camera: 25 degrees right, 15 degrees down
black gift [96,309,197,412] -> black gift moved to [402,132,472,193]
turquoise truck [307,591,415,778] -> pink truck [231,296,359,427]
--
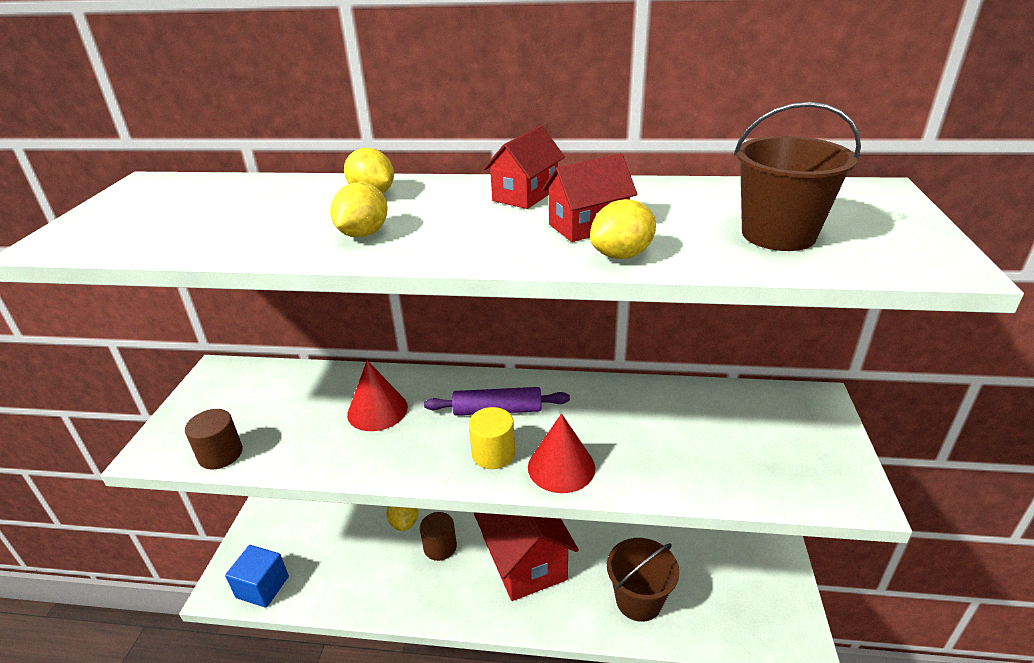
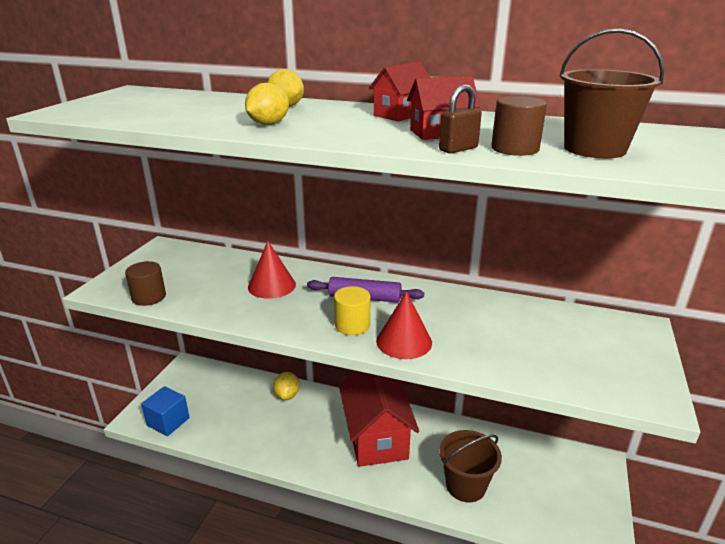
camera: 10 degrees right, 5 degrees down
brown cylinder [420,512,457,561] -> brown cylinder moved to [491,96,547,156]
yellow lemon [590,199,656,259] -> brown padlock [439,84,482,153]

Exercise prompt: Set down, unchanged, only those lines above that fall between the line with "black gift [96,309,197,412]" and the line with "turquoise truck [307,591,415,778]", the two end lines included.

Exercise solution:
black gift [96,309,197,412] -> black gift moved to [402,132,472,193]
turquoise truck [307,591,415,778] -> pink truck [231,296,359,427]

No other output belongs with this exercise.